Should the listing contain images, exclude them; give the rest again exactly.

══════════════════════════════

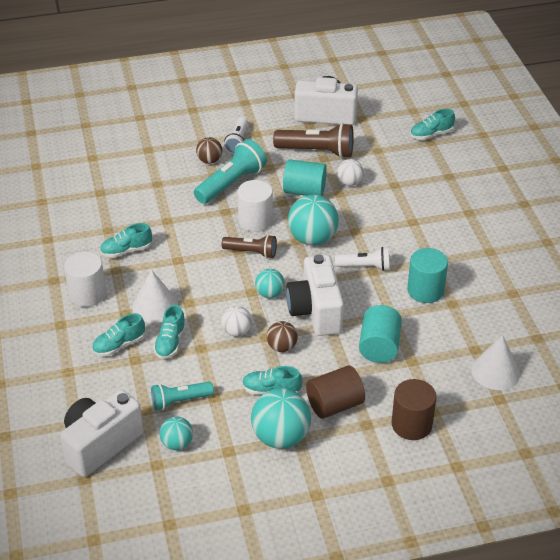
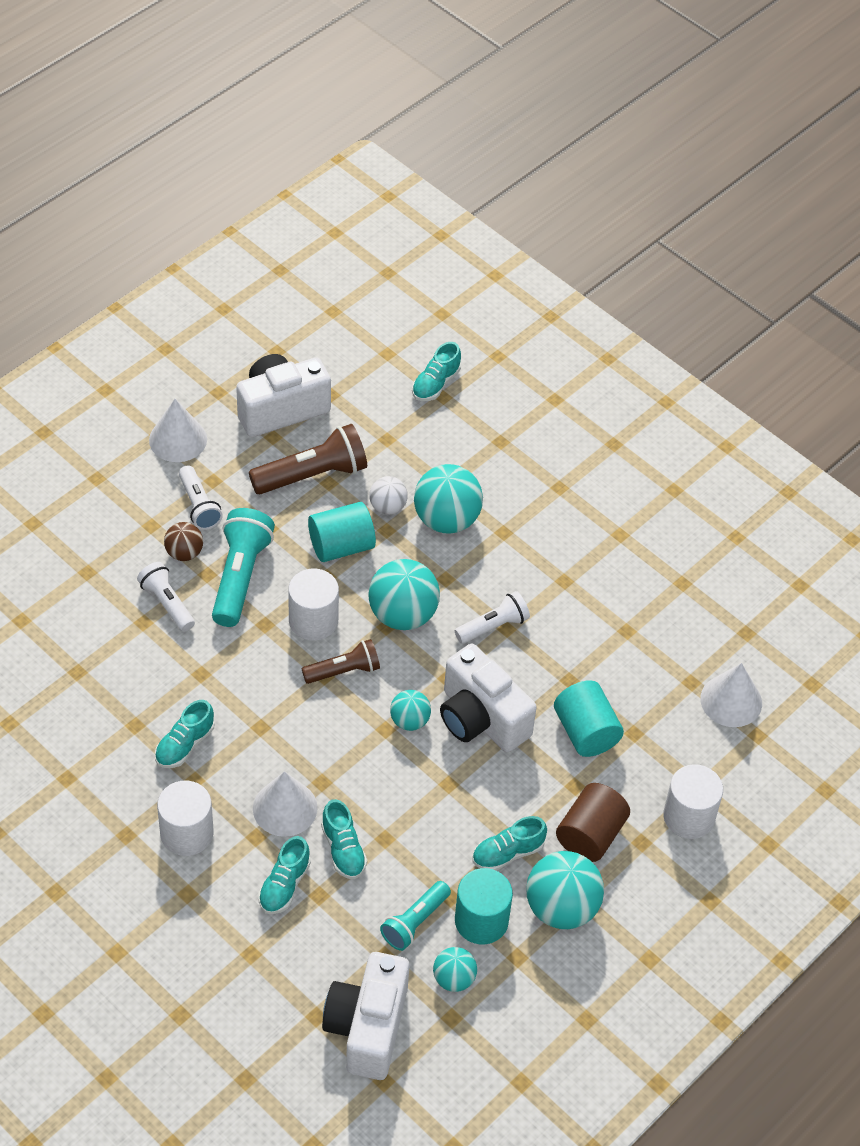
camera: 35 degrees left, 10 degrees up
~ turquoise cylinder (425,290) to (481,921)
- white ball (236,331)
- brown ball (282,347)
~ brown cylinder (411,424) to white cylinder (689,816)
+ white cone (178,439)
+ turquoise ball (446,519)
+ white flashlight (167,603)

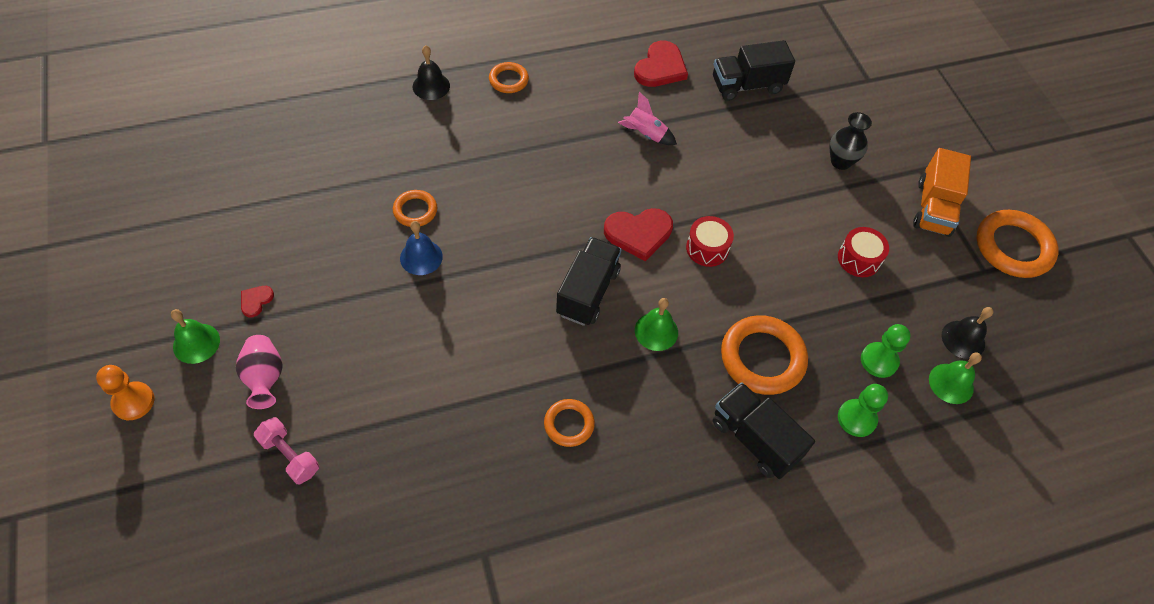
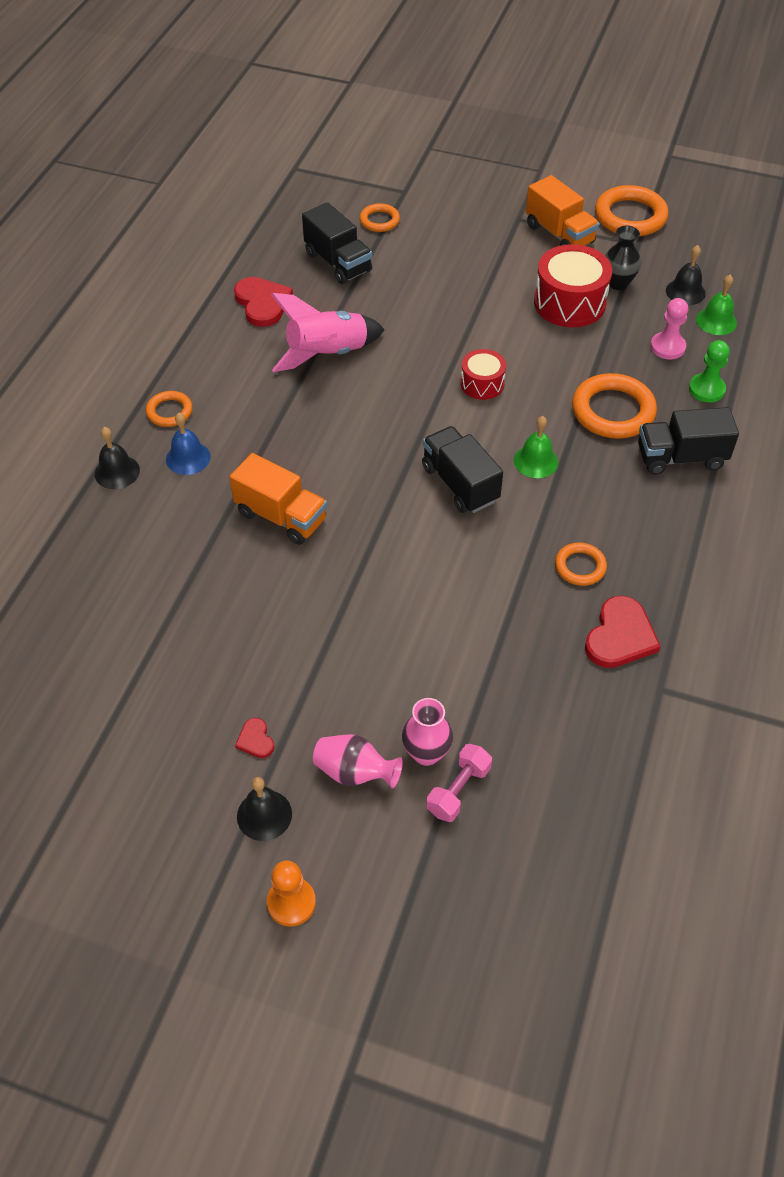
camera: 50 degrees left, 5 degrees down
~ black truck (747,85) = (338,262) 60 degrees counterclockwise
~ pink rocket (645,134) = (327,354) x1.80
~ black vase (840,162) to (618,283)
~ orange ring (415,210) to (379,221)
~ red heart (638,233) to (620,636)
~ blue bell (421,257) to (188,458)
~ red drum (858,259) = (569,303) x1.74
~ green bell (196,343) to black bell (264,815)
~ green pawn (879,361) to pink pawn (667,347)
~ pink dumbbell (290,456) = (458,790) 45 degrees counterclockwise
+ orange truck (281,516)
+ pink vase (426,753)

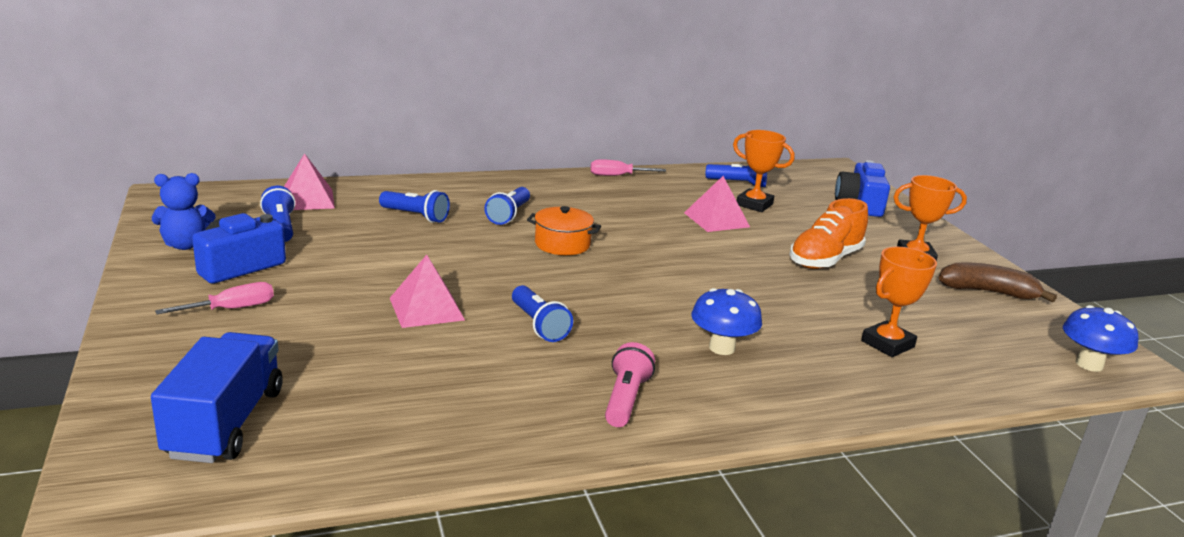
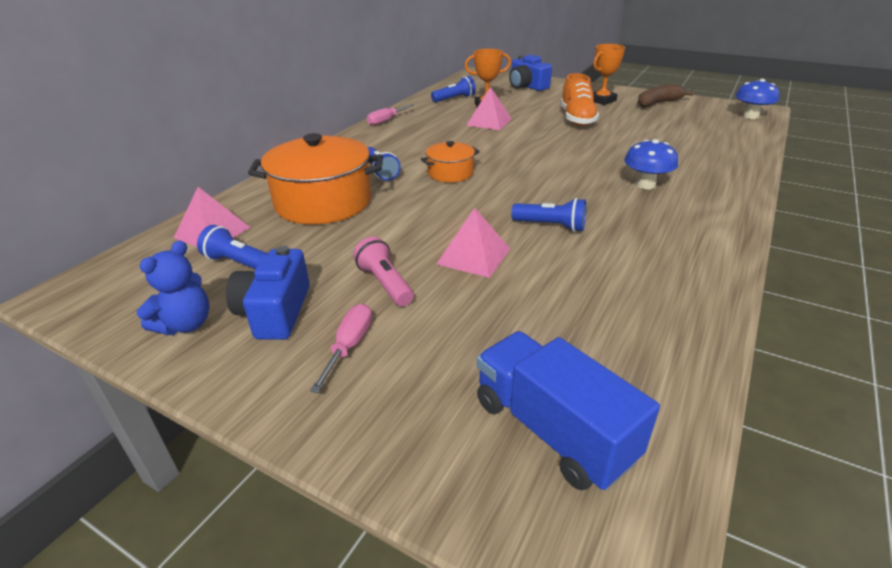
camera: 40 degrees left, 10 degrees up
~ blue flashlight (415,216) to orange pot (323,202)
- orange trophy (887,344)
~ pink flashlight (625,399) to (385,284)

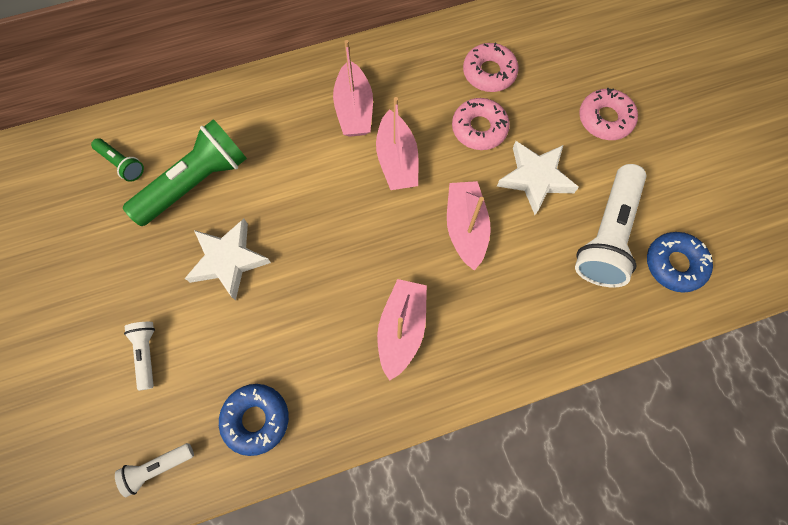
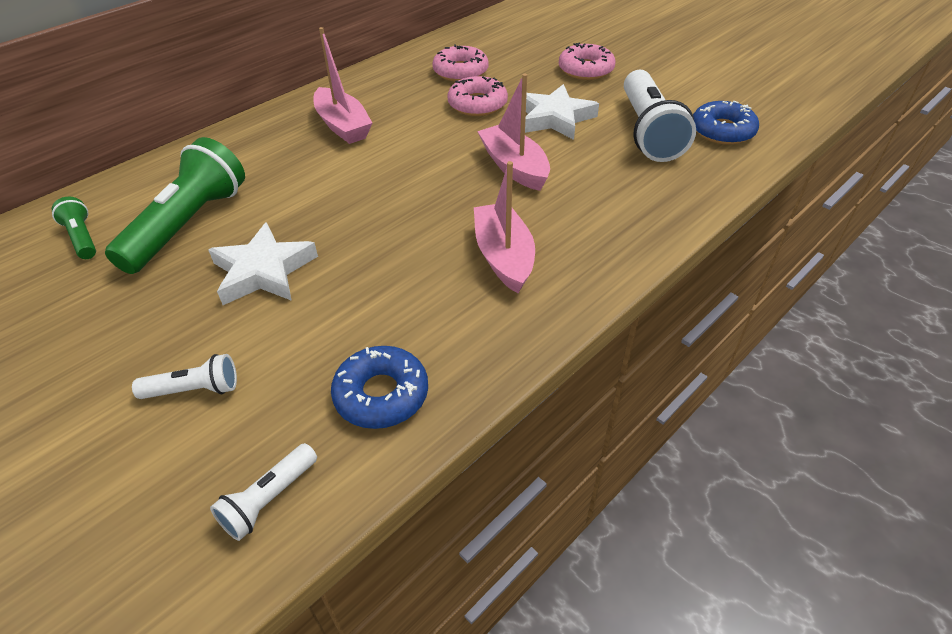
camera: 25 degrees left, 25 degrees down
- pink boat (397,160)
~ green flashlight (122,164) = (82,238) 135 degrees counterclockwise
~ white flashlight (147,354) = (194,389) 120 degrees clockwise

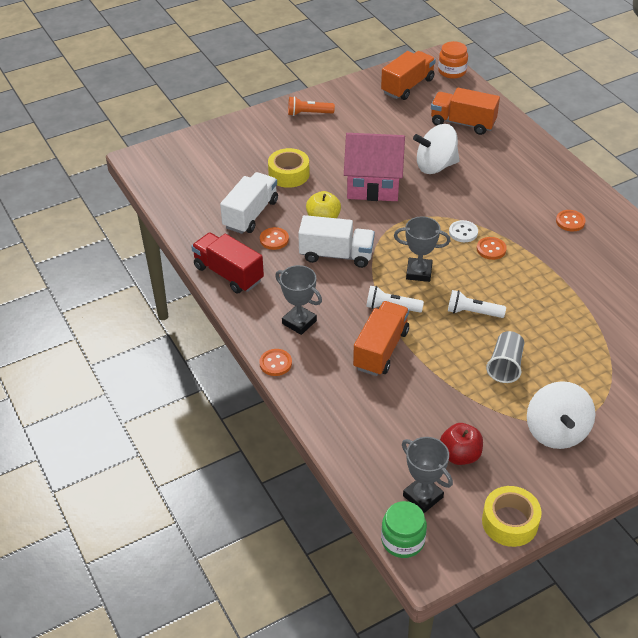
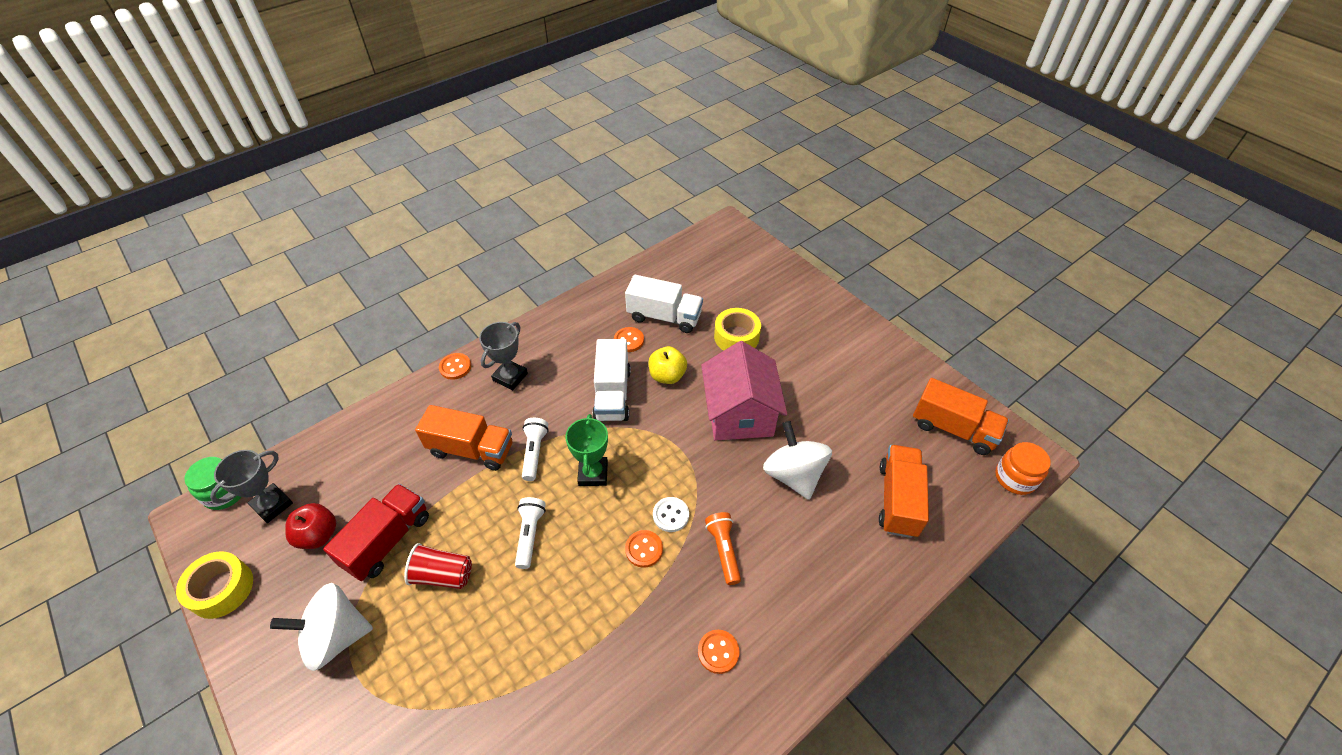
camera: 80 degrees right, 5 degrees up
~ orange flashlight (308,113) to (723,550)
~ grey trophy (419,272) to green trophy (593,473)
~ red truck (228,274) to (387,540)
~ grey cup (505,366) to red cup (443,575)

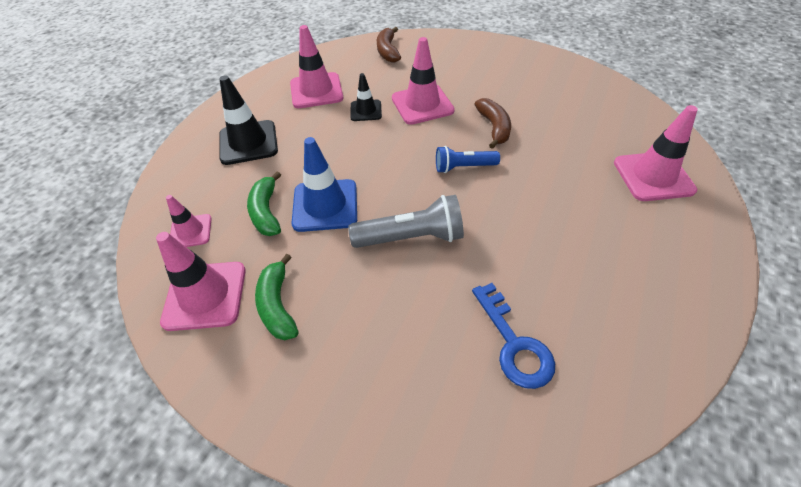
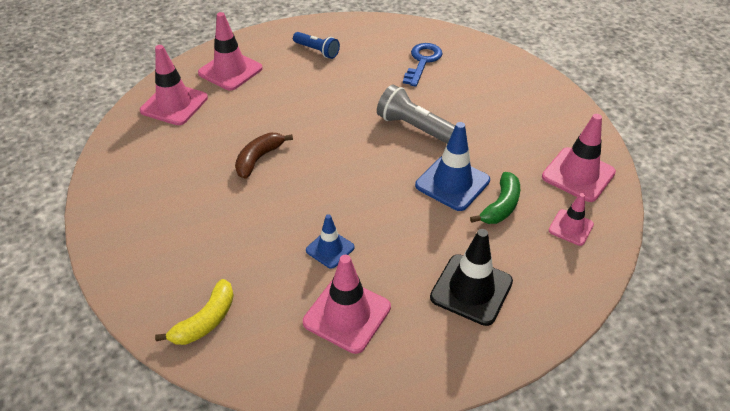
camera: 140 degrees left, 5 degrees down
~ brown banana (388,51) to yellow banana (205,321)
~ pink traffic cone (422,104) to (174,104)
~ black traffic cone (366,111) to blue traffic cone (330,249)
~ blue flashlight (463,167) to (317,51)
- green banana (278,305)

══════════════════════════════

» Result for this task
camera: 35 degrees left, 10 degrees up
~ turquoise cylinder (425,290) to (481,921)
- white ball (236,331)
- brown ball (282,347)
~ brown cylinder (411,424) to white cylinder (689,816)
+ white cone (178,439)
+ turquoise ball (446,519)
+ white flashlight (167,603)

camera: 50 degrees left, 5 degrees down
~ black truck (747,85) = (338,262) 60 degrees counterclockwise
~ pink rocket (645,134) = (327,354) x1.80
~ black vase (840,162) to (618,283)
~ orange ring (415,210) to (379,221)
~ red heart (638,233) to (620,636)
~ blue bell (421,257) to (188,458)
~ red drum (858,259) = (569,303) x1.74
~ green bell (196,343) to black bell (264,815)
~ green pawn (879,361) to pink pawn (667,347)
~ pink dumbbell (290,456) = (458,790) 45 degrees counterclockwise
+ orange truck (281,516)
+ pink vase (426,753)

camera: 40 degrees left, 10 degrees up
~ blue flashlight (415,216) to orange pot (323,202)
- orange trophy (887,344)
~ pink flashlight (625,399) to (385,284)

camera: 25 degrees left, 25 degrees down
- pink boat (397,160)
~ green flashlight (122,164) = (82,238) 135 degrees counterclockwise
~ white flashlight (147,354) = (194,389) 120 degrees clockwise

camera: 80 degrees right, 5 degrees up
~ orange flashlight (308,113) to (723,550)
~ grey trophy (419,272) to green trophy (593,473)
~ red truck (228,274) to (387,540)
~ grey cup (505,366) to red cup (443,575)

camera: 140 degrees left, 5 degrees down
~ brown banana (388,51) to yellow banana (205,321)
~ pink traffic cone (422,104) to (174,104)
~ black traffic cone (366,111) to blue traffic cone (330,249)
~ blue flashlight (463,167) to (317,51)
- green banana (278,305)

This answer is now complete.